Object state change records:

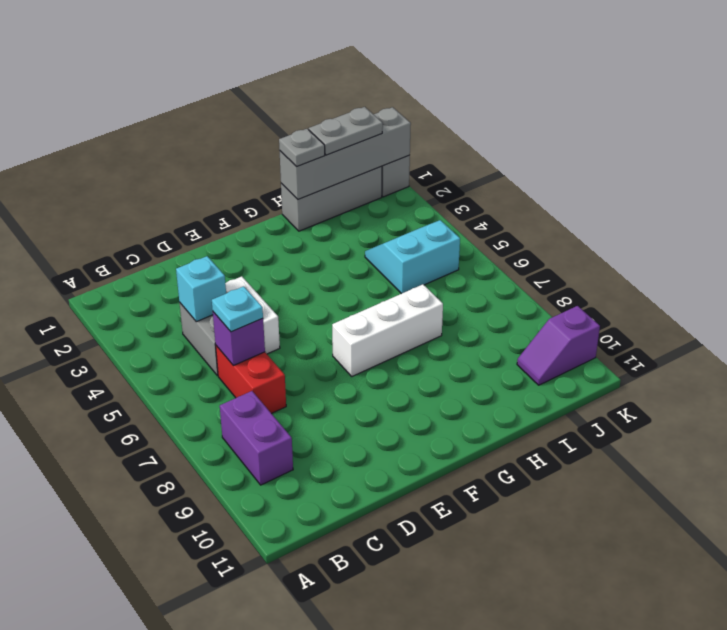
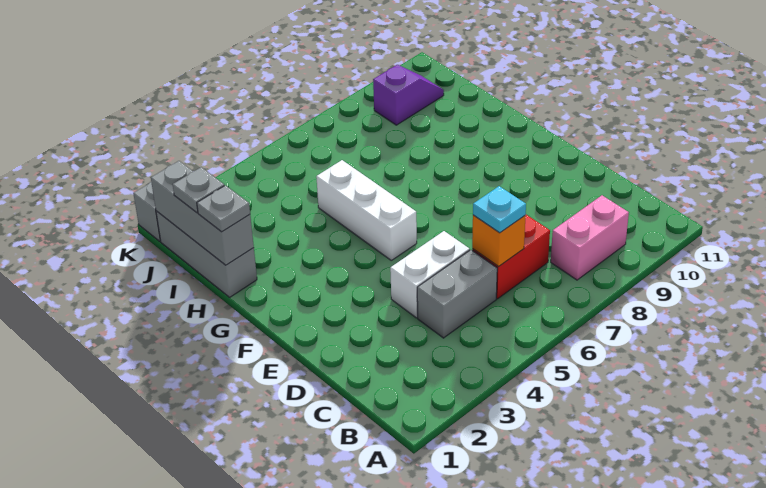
purple 1x2 brick [220,391,293,485] -> pink 1x2 brick [551,195,629,280]
cyan 1x1 brick [176,256,226,322] -> none
purple 1x1 brick [213,312,265,366] -> orange 1x1 brick [472,215,526,267]
white 1x3 brick [332,284,443,376] -> white 1x3 brick moved to [316,160,417,260]
grey 1x4 brick [280,107,411,199] -> grey 1x3 brick [151,161,254,265]
grey 1x2 plate [309,107,383,155] -> grey 1x1 plate [173,167,224,213]
cyan 2x2 slope [365,220,460,294] -> none
purple 1x2 slope [517,306,600,385] -> purple 1x2 slope turned to [373,65,444,125]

**Required action:**
Nothing but the lines from the one holding "white 1x3 brick [332,284,443,376]" through the last line of the data may be output, and each must match exactly.

**Answer:**
white 1x3 brick [332,284,443,376] -> white 1x3 brick moved to [316,160,417,260]
grey 1x4 brick [280,107,411,199] -> grey 1x3 brick [151,161,254,265]
grey 1x2 plate [309,107,383,155] -> grey 1x1 plate [173,167,224,213]
cyan 2x2 slope [365,220,460,294] -> none
purple 1x2 slope [517,306,600,385] -> purple 1x2 slope turned to [373,65,444,125]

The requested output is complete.